WORKING DATA>
▶
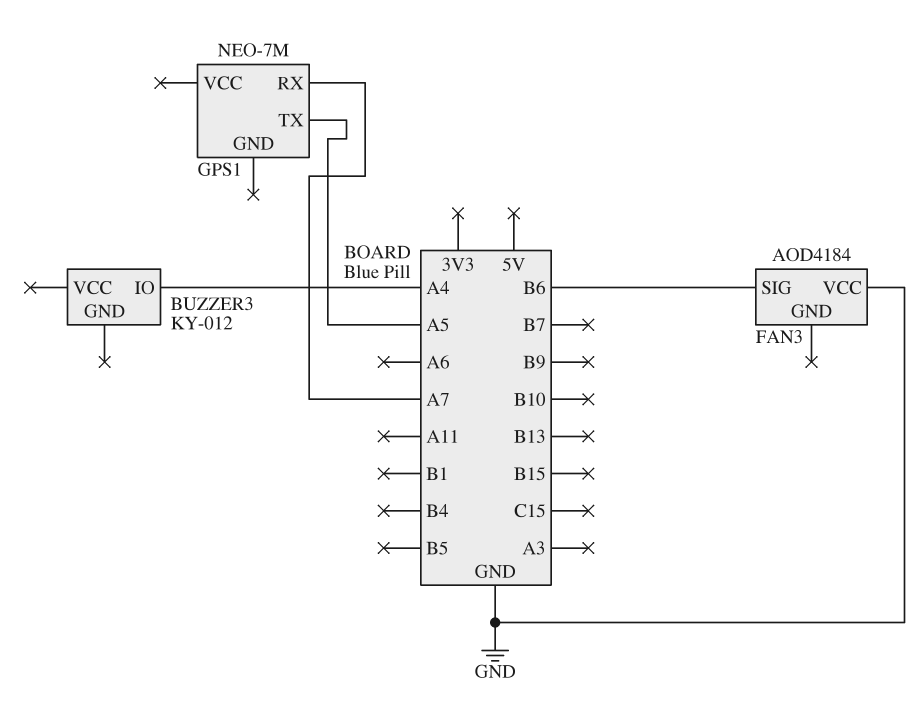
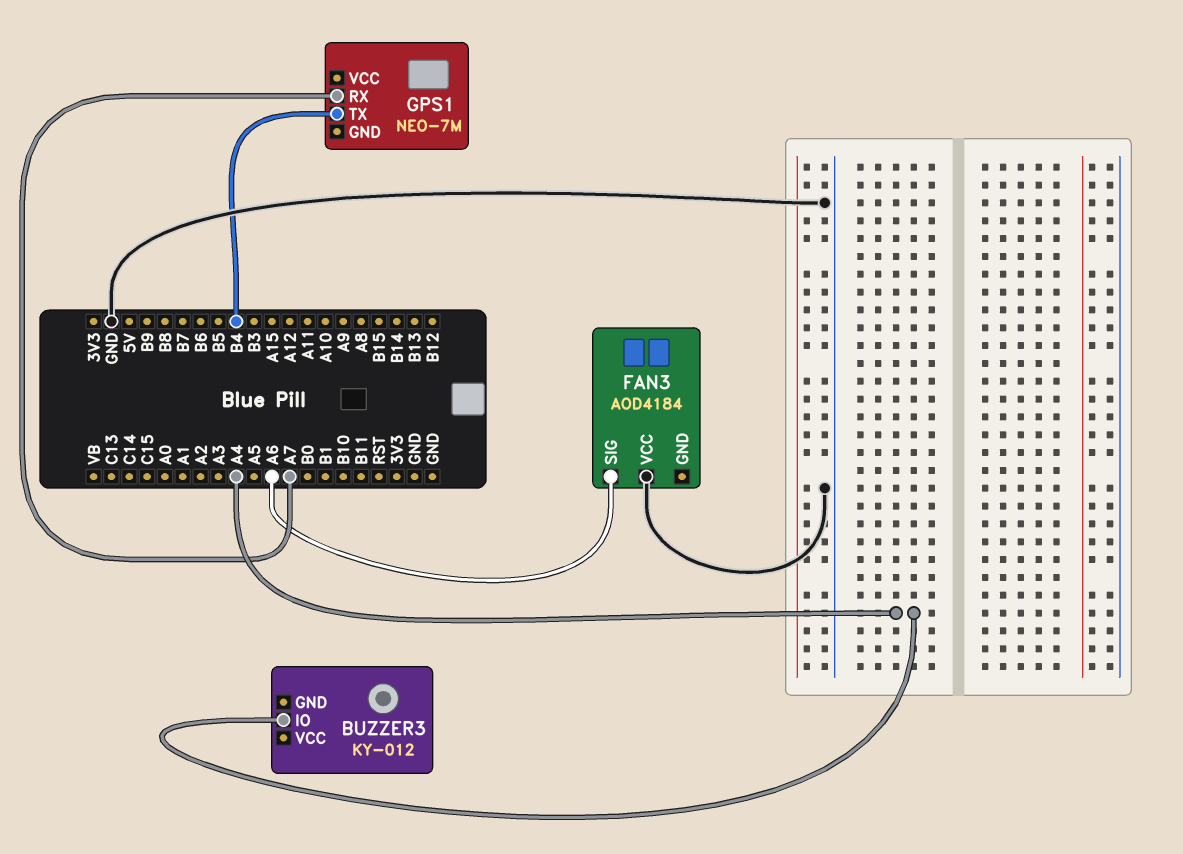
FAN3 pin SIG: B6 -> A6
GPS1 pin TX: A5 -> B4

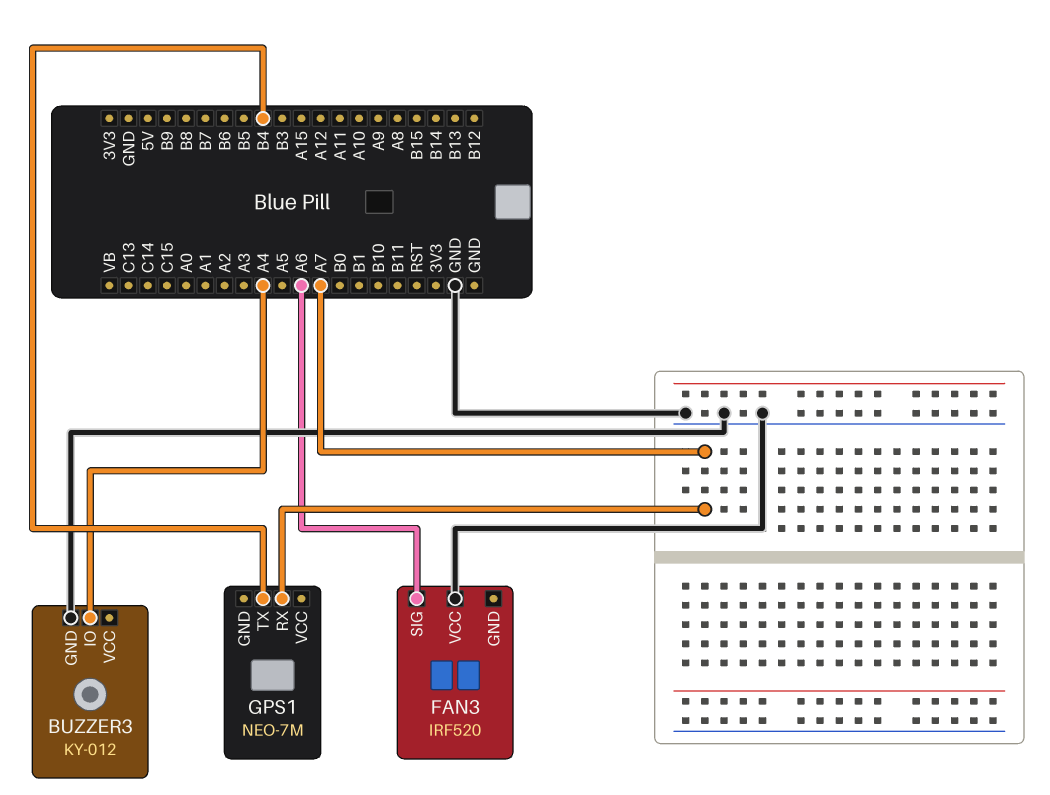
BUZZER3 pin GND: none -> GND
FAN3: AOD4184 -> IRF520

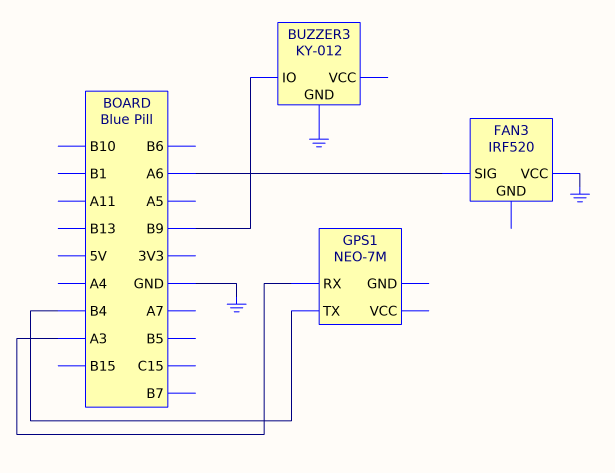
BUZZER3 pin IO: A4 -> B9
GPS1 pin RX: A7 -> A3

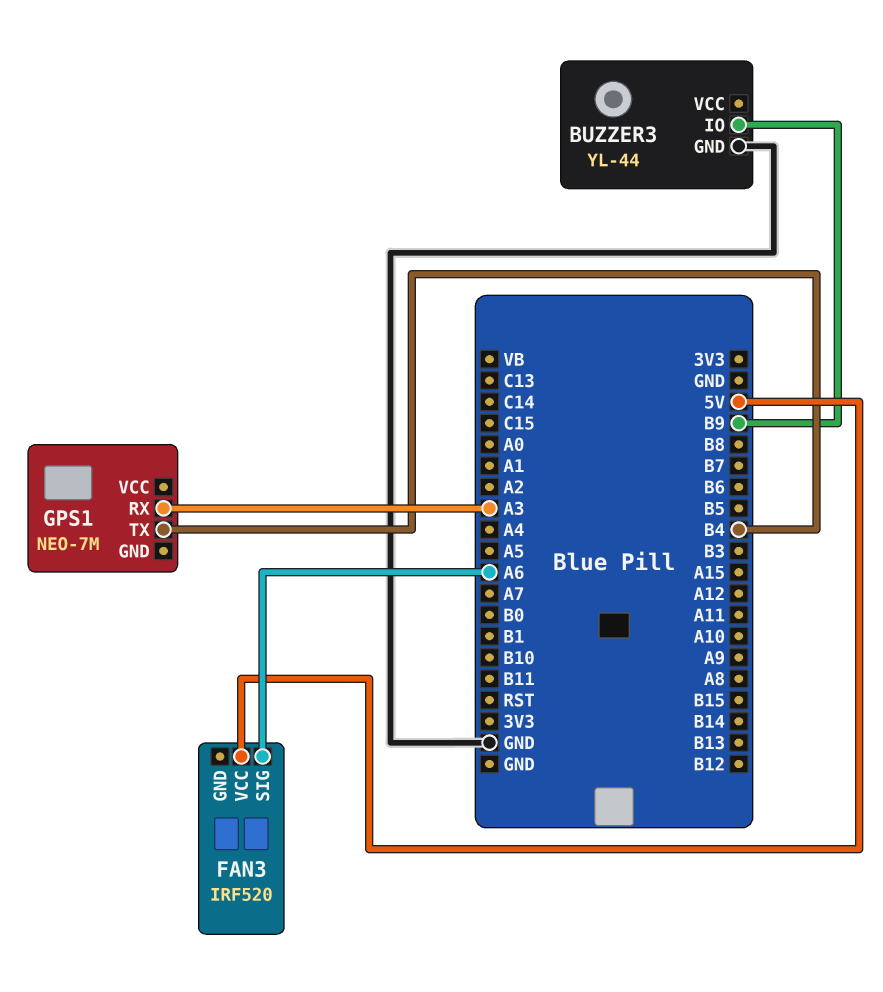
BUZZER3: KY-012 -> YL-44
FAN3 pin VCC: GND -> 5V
◀
ACTIVITY> Give back the material above exactly as written, but omit the images.

WRITTEN SOLUTION>
FAN3 pin SIG: B6 -> A6
GPS1 pin TX: A5 -> B4

BUZZER3 pin GND: none -> GND
FAN3: AOD4184 -> IRF520

BUZZER3 pin IO: A4 -> B9
GPS1 pin RX: A7 -> A3

BUZZER3: KY-012 -> YL-44
FAN3 pin VCC: GND -> 5V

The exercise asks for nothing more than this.